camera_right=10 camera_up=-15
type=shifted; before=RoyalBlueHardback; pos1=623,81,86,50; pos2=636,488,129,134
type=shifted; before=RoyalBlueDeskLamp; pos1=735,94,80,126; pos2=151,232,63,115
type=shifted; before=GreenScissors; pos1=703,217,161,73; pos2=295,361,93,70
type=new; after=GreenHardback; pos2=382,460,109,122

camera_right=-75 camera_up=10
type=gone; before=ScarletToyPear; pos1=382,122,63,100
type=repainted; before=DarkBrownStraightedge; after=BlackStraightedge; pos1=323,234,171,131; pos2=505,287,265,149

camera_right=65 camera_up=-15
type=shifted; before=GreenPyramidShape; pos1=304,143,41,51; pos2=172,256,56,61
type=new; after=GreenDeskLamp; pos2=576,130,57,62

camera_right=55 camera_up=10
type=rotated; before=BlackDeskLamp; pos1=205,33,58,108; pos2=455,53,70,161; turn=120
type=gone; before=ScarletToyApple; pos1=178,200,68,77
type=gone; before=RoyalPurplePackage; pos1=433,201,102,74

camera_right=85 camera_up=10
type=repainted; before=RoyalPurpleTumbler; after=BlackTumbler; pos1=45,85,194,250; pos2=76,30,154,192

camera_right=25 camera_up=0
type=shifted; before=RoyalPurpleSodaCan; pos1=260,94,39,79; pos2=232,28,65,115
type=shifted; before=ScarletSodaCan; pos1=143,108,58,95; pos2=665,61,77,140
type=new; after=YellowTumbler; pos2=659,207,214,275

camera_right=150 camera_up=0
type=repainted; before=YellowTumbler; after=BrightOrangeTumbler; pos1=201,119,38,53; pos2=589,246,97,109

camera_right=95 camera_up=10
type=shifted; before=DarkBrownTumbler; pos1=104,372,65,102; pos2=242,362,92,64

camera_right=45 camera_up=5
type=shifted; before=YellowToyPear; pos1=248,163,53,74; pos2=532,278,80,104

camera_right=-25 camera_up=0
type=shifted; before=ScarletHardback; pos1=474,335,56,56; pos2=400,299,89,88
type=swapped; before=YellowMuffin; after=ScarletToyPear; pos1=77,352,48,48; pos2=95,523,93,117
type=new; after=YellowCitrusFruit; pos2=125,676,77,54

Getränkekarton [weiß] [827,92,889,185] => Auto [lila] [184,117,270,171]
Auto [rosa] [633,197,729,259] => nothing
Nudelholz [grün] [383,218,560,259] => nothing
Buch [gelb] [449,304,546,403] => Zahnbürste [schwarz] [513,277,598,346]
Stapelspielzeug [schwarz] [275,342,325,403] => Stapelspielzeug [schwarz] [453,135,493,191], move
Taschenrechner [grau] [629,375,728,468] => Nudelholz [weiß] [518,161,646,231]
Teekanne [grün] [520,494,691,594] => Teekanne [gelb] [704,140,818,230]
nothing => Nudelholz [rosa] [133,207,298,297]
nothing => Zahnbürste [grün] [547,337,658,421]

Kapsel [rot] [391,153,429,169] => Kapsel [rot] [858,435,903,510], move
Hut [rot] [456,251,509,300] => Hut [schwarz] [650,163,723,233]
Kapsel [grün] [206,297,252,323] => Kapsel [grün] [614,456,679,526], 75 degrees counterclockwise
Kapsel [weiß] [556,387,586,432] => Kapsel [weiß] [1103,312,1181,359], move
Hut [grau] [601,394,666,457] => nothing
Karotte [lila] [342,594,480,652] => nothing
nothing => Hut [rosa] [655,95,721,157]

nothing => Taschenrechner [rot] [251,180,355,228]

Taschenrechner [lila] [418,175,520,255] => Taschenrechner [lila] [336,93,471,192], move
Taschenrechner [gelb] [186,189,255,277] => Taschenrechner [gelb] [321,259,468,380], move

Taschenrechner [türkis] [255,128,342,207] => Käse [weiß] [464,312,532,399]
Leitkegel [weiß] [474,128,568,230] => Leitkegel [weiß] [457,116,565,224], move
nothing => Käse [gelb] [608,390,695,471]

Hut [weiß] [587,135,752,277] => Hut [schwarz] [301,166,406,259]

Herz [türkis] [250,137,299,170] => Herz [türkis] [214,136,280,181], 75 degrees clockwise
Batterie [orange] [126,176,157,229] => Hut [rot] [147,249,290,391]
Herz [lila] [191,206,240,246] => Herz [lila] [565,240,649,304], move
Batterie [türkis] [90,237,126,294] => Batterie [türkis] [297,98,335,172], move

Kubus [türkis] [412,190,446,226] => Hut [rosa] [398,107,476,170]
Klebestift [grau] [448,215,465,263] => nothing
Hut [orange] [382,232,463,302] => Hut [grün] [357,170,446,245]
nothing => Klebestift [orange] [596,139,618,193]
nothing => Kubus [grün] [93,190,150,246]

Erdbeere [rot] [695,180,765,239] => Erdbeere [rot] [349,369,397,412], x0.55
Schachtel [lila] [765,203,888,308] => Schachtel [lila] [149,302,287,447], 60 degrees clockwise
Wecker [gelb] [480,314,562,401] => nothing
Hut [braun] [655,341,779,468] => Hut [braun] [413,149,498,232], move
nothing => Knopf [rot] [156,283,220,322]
*-*-*
**Work to complete**.
What you return must match the records exactly, line for line.

**Your response**.
camera_right=10 camera_up=-15
type=shifted; before=RoyalBlueHardback; pos1=623,81,86,50; pos2=636,488,129,134
type=shifted; before=RoyalBlueDeskLamp; pos1=735,94,80,126; pos2=151,232,63,115
type=shifted; before=GreenScissors; pos1=703,217,161,73; pos2=295,361,93,70
type=new; after=GreenHardback; pos2=382,460,109,122

camera_right=-75 camera_up=10
type=gone; before=ScarletToyPear; pos1=382,122,63,100
type=repainted; before=DarkBrownStraightedge; after=BlackStraightedge; pos1=323,234,171,131; pos2=505,287,265,149

camera_right=65 camera_up=-15
type=shifted; before=GreenPyramidShape; pos1=304,143,41,51; pos2=172,256,56,61
type=new; after=GreenDeskLamp; pos2=576,130,57,62

camera_right=55 camera_up=10
type=rotated; before=BlackDeskLamp; pos1=205,33,58,108; pos2=455,53,70,161; turn=120
type=gone; before=ScarletToyApple; pos1=178,200,68,77
type=gone; before=RoyalPurplePackage; pos1=433,201,102,74

camera_right=85 camera_up=10
type=repainted; before=RoyalPurpleTumbler; after=BlackTumbler; pos1=45,85,194,250; pos2=76,30,154,192

camera_right=25 camera_up=0
type=shifted; before=RoyalPurpleSodaCan; pos1=260,94,39,79; pos2=232,28,65,115
type=shifted; before=ScarletSodaCan; pos1=143,108,58,95; pos2=665,61,77,140
type=new; after=YellowTumbler; pos2=659,207,214,275

camera_right=150 camera_up=0
type=repainted; before=YellowTumbler; after=BrightOrangeTumbler; pos1=201,119,38,53; pos2=589,246,97,109

camera_right=95 camera_up=10
type=shifted; before=DarkBrownTumbler; pos1=104,372,65,102; pos2=242,362,92,64

camera_right=45 camera_up=5
type=shifted; before=YellowToyPear; pos1=248,163,53,74; pos2=532,278,80,104

camera_right=-25 camera_up=0
type=shifted; before=ScarletHardback; pos1=474,335,56,56; pos2=400,299,89,88
type=swapped; before=YellowMuffin; after=ScarletToyPear; pos1=77,352,48,48; pos2=95,523,93,117
type=new; after=YellowCitrusFruit; pos2=125,676,77,54

Getränkekarton [weiß] [827,92,889,185] => Auto [lila] [184,117,270,171]
Auto [rosa] [633,197,729,259] => nothing
Nudelholz [grün] [383,218,560,259] => nothing
Buch [gelb] [449,304,546,403] => Zahnbürste [schwarz] [513,277,598,346]
Stapelspielzeug [schwarz] [275,342,325,403] => Stapelspielzeug [schwarz] [453,135,493,191], move
Taschenrechner [grau] [629,375,728,468] => Nudelholz [weiß] [518,161,646,231]
Teekanne [grün] [520,494,691,594] => Teekanne [gelb] [704,140,818,230]
nothing => Nudelholz [rosa] [133,207,298,297]
nothing => Zahnbürste [grün] [547,337,658,421]

Kapsel [rot] [391,153,429,169] => Kapsel [rot] [858,435,903,510], move
Hut [rot] [456,251,509,300] => Hut [schwarz] [650,163,723,233]
Kapsel [grün] [206,297,252,323] => Kapsel [grün] [614,456,679,526], 75 degrees counterclockwise
Kapsel [weiß] [556,387,586,432] => Kapsel [weiß] [1103,312,1181,359], move
Hut [grau] [601,394,666,457] => nothing
Karotte [lila] [342,594,480,652] => nothing
nothing => Hut [rosa] [655,95,721,157]

nothing => Taschenrechner [rot] [251,180,355,228]

Taschenrechner [lila] [418,175,520,255] => Taschenrechner [lila] [336,93,471,192], move
Taschenrechner [gelb] [186,189,255,277] => Taschenrechner [gelb] [321,259,468,380], move

Taschenrechner [türkis] [255,128,342,207] => Käse [weiß] [464,312,532,399]
Leitkegel [weiß] [474,128,568,230] => Leitkegel [weiß] [457,116,565,224], move
nothing => Käse [gelb] [608,390,695,471]

Hut [weiß] [587,135,752,277] => Hut [schwarz] [301,166,406,259]

Herz [türkis] [250,137,299,170] => Herz [türkis] [214,136,280,181], 75 degrees clockwise
Batterie [orange] [126,176,157,229] => Hut [rot] [147,249,290,391]
Herz [lila] [191,206,240,246] => Herz [lila] [565,240,649,304], move
Batterie [türkis] [90,237,126,294] => Batterie [türkis] [297,98,335,172], move

Kubus [türkis] [412,190,446,226] => Hut [rosa] [398,107,476,170]
Klebestift [grau] [448,215,465,263] => nothing
Hut [orange] [382,232,463,302] => Hut [grün] [357,170,446,245]
nothing => Klebestift [orange] [596,139,618,193]
nothing => Kubus [grün] [93,190,150,246]

Erdbeere [rot] [695,180,765,239] => Erdbeere [rot] [349,369,397,412], x0.55
Schachtel [lila] [765,203,888,308] => Schachtel [lila] [149,302,287,447], 60 degrees clockwise
Wecker [gelb] [480,314,562,401] => nothing
Hut [braun] [655,341,779,468] => Hut [braun] [413,149,498,232], move
nothing => Knopf [rot] [156,283,220,322]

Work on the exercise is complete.